What is being asked
The result should be an exact copy of every record, with no pictures kept.

Supplied information
BEGIN
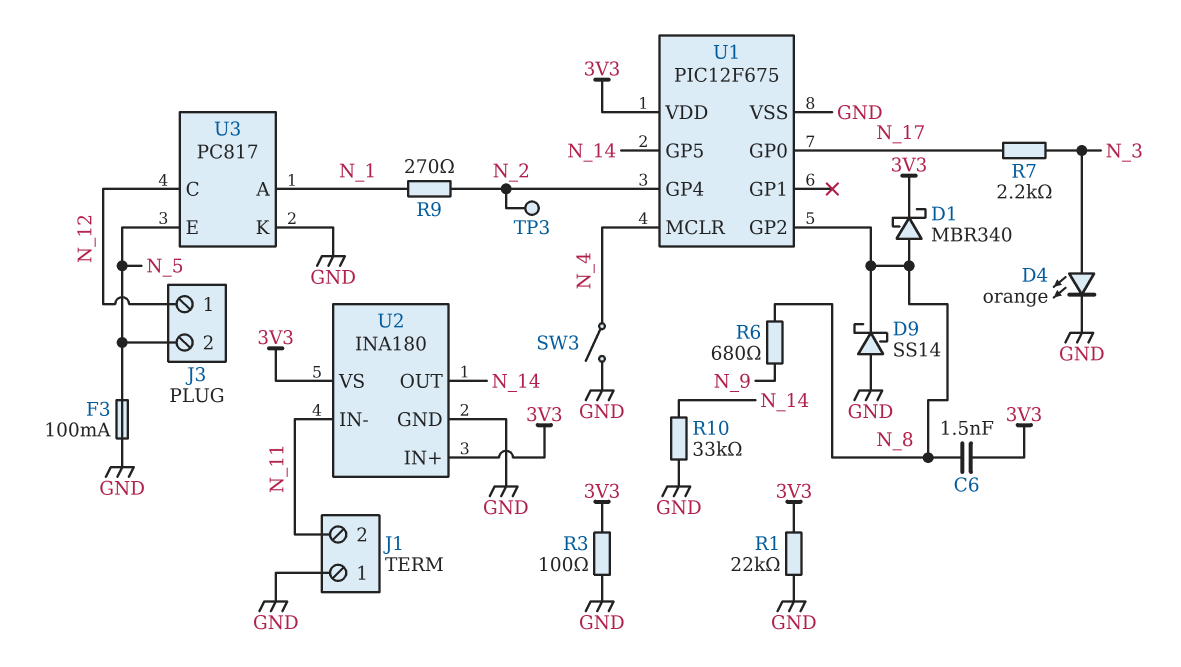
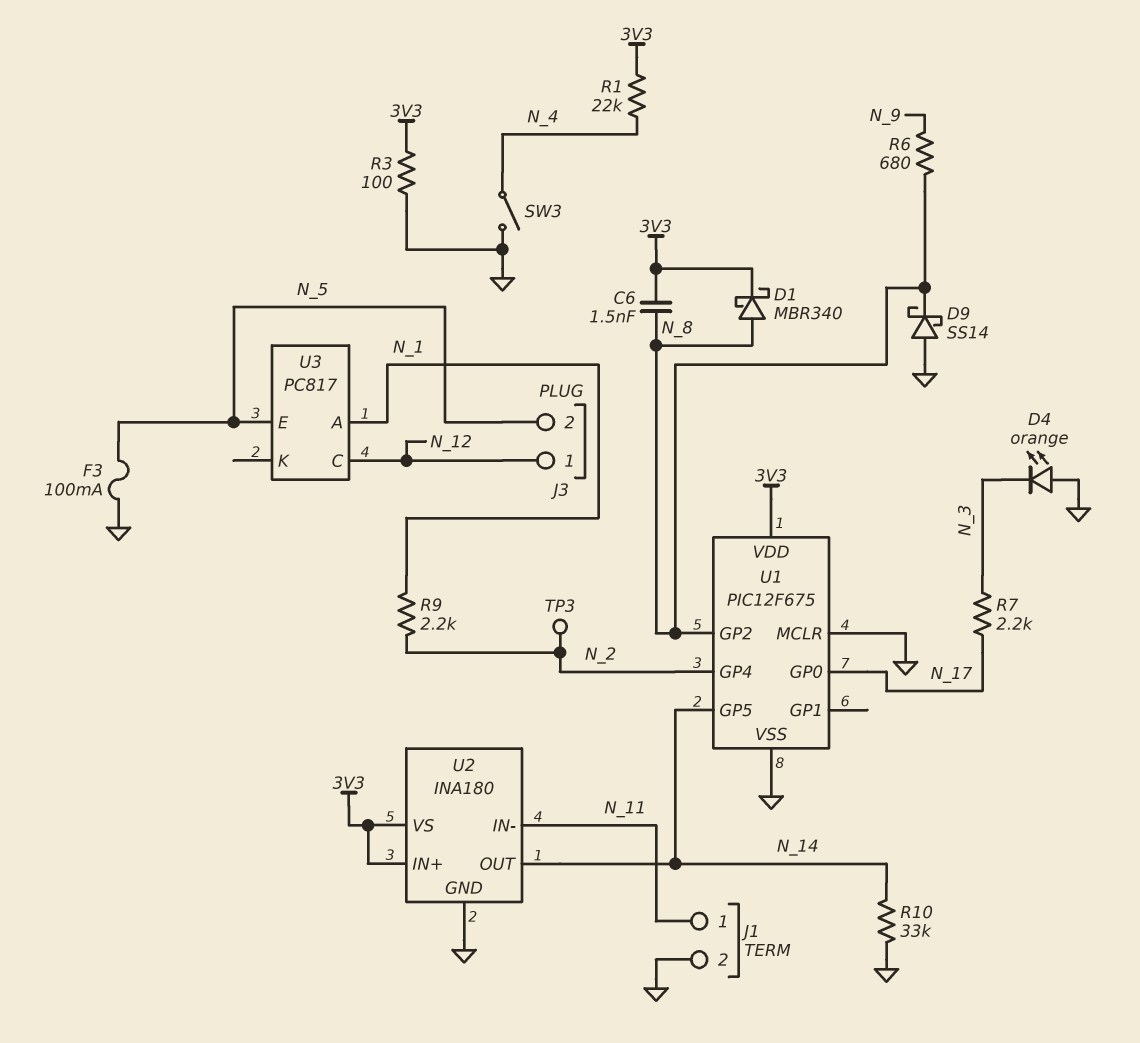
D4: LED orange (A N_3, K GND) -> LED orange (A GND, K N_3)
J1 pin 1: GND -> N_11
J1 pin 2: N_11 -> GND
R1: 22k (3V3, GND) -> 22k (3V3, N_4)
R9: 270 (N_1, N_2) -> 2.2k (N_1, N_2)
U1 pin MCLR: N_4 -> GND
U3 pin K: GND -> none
END
Solution to the problem
D4: LED orange (A N_3, K GND) -> LED orange (A GND, K N_3)
J1 pin 1: GND -> N_11
J1 pin 2: N_11 -> GND
R1: 22k (3V3, GND) -> 22k (3V3, N_4)
R9: 270 (N_1, N_2) -> 2.2k (N_1, N_2)
U1 pin MCLR: N_4 -> GND
U3 pin K: GND -> none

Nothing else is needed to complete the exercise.